What to do ::
Leave the pictures out and give every entry again exactly.

Data shown ::
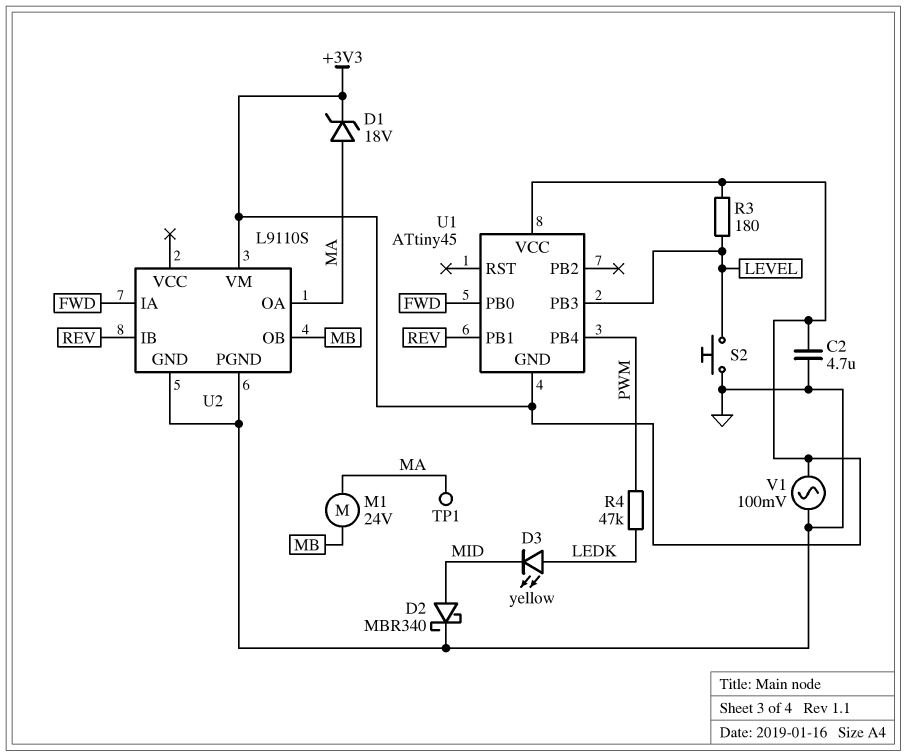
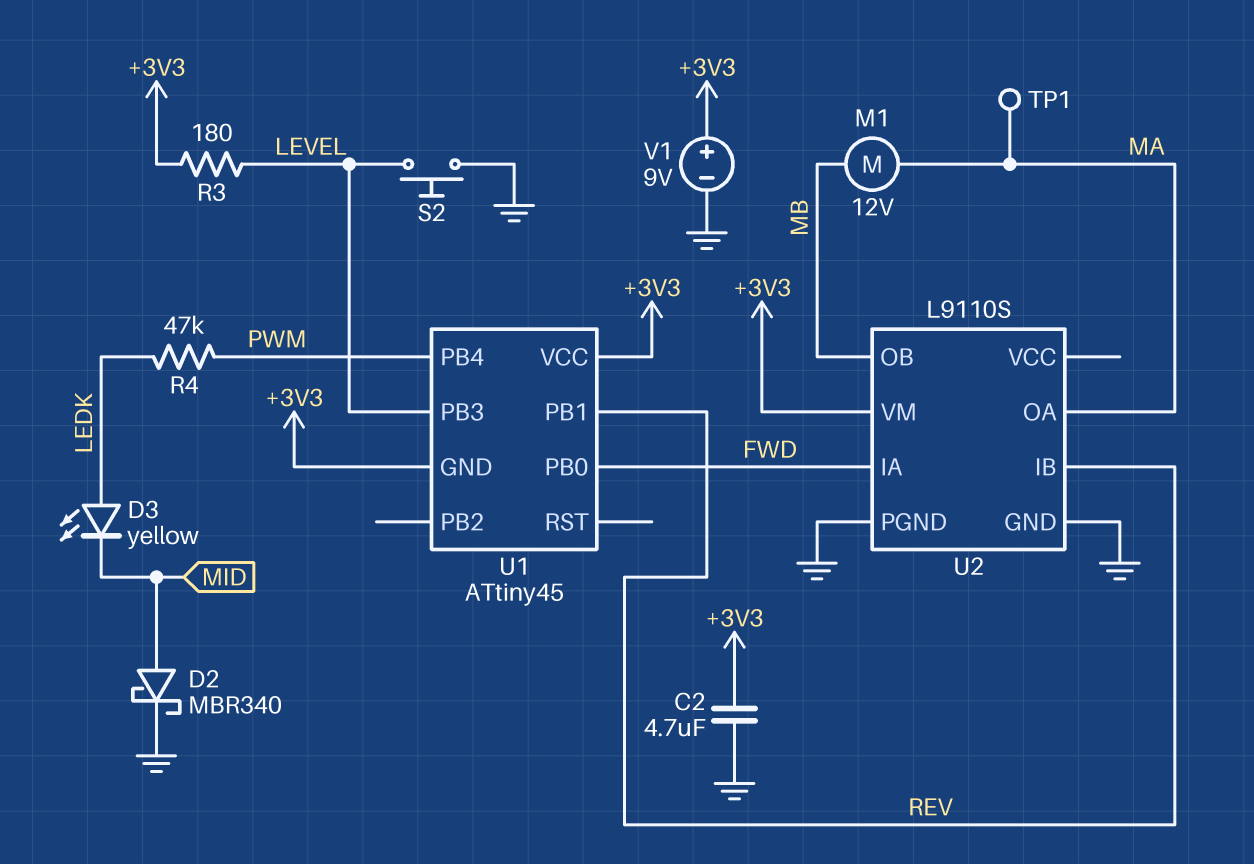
D1: zener 18V (A MA, K +3V3) -> none
M1: motor 24V (MA, MB) -> motor 12V (MA, MB)
V1: AC 100mV (+3V3, GND) -> 9V (plus +3V3, minus GND)

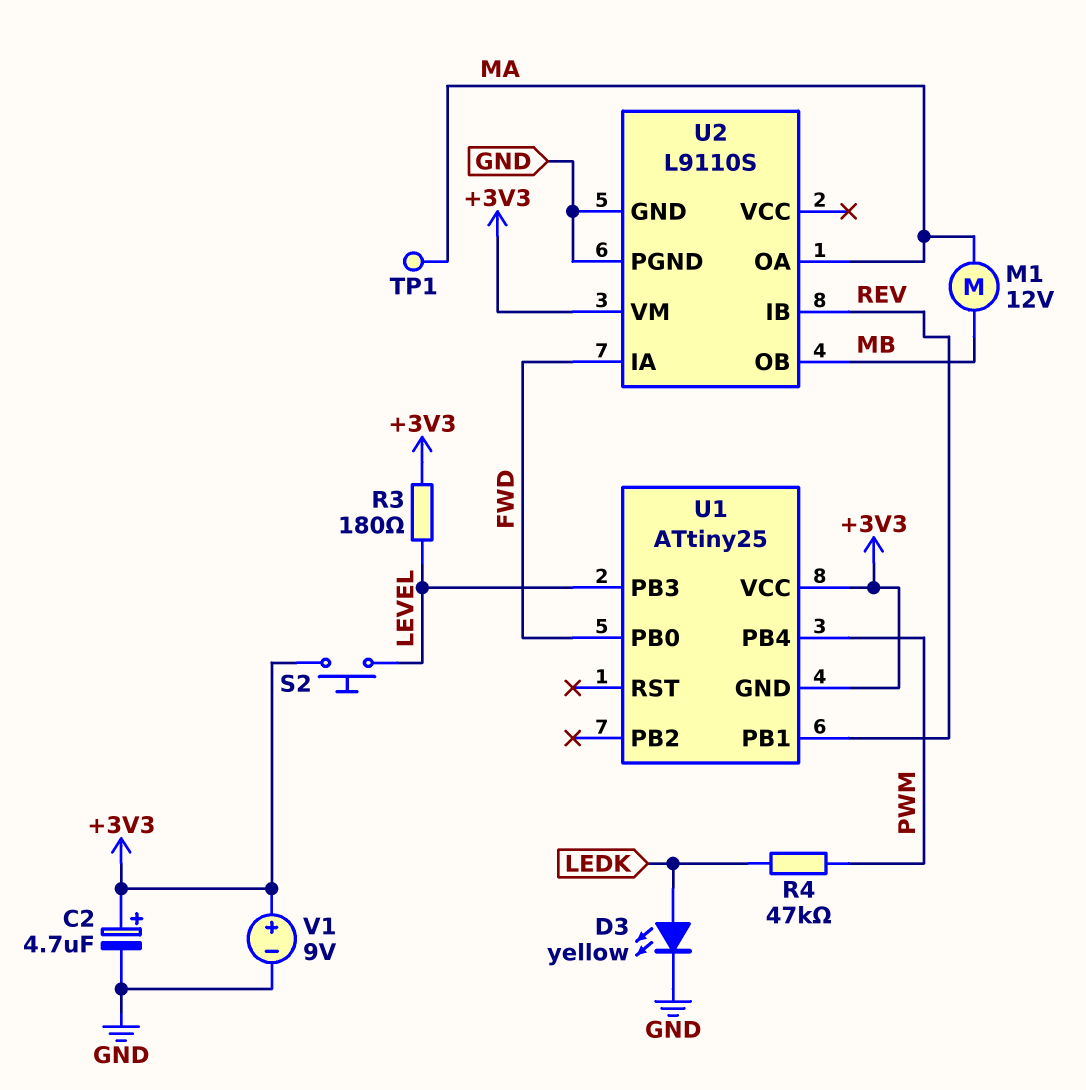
C2: 4.7uF (+3V3, GND) -> 4.7uF (plus +3V3, minus GND)
D2: schottky MBR340 (A MID, K GND) -> none
D3: LED yellow (A LEDK, K MID) -> LED yellow (A LEDK, K GND)
S2: button (GND, LEVEL) -> button (+3V3, LEVEL)
U1: ATtiny45 -> ATtiny25

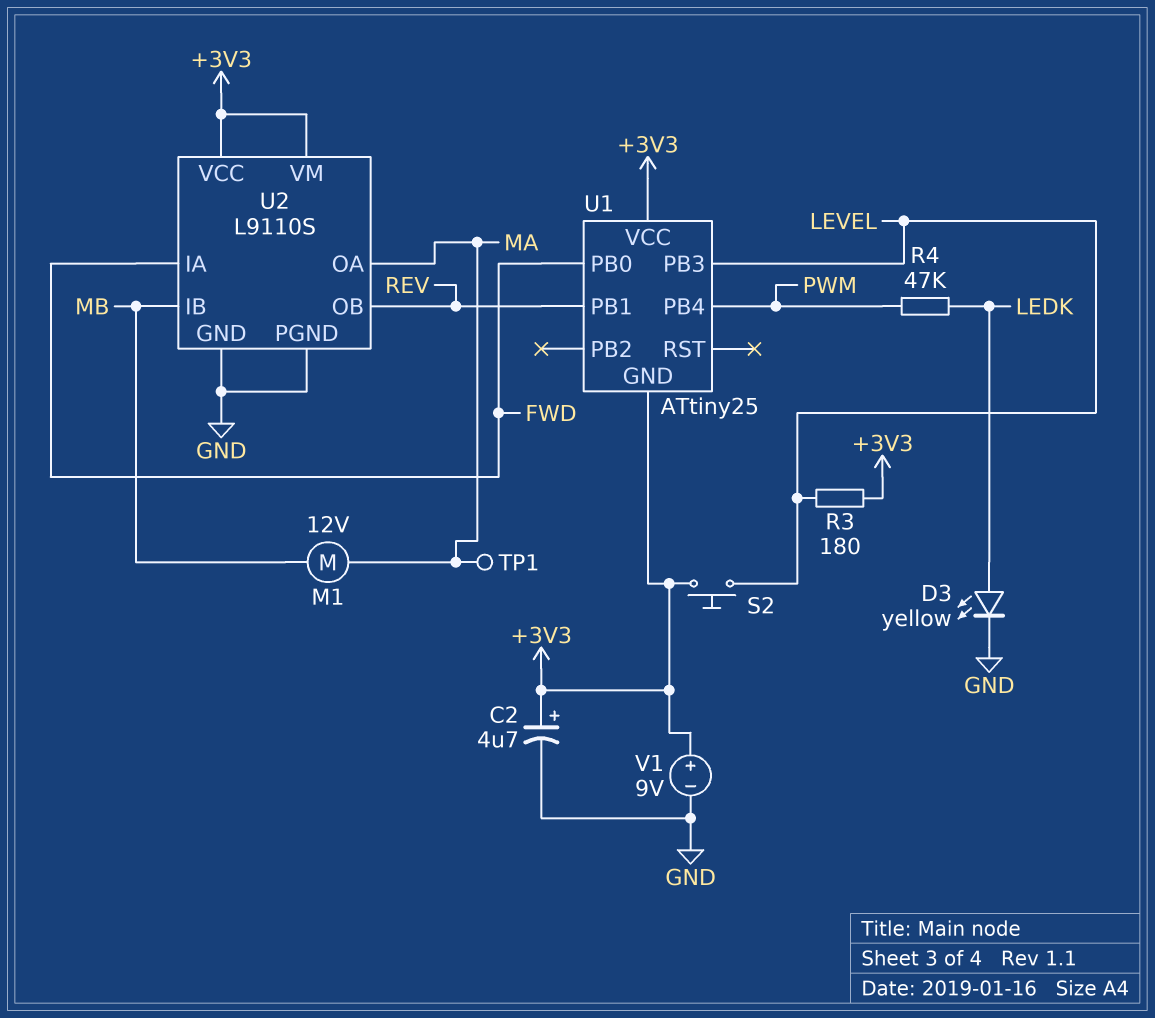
U2 pin IB: REV -> MB
U2 pin OB: MB -> REV
U2 pin VCC: none -> +3V3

Exercise output ::
D1: zener 18V (A MA, K +3V3) -> none
M1: motor 24V (MA, MB) -> motor 12V (MA, MB)
V1: AC 100mV (+3V3, GND) -> 9V (plus +3V3, minus GND)

C2: 4.7uF (+3V3, GND) -> 4.7uF (plus +3V3, minus GND)
D2: schottky MBR340 (A MID, K GND) -> none
D3: LED yellow (A LEDK, K MID) -> LED yellow (A LEDK, K GND)
S2: button (GND, LEVEL) -> button (+3V3, LEVEL)
U1: ATtiny45 -> ATtiny25

U2 pin IB: REV -> MB
U2 pin OB: MB -> REV
U2 pin VCC: none -> +3V3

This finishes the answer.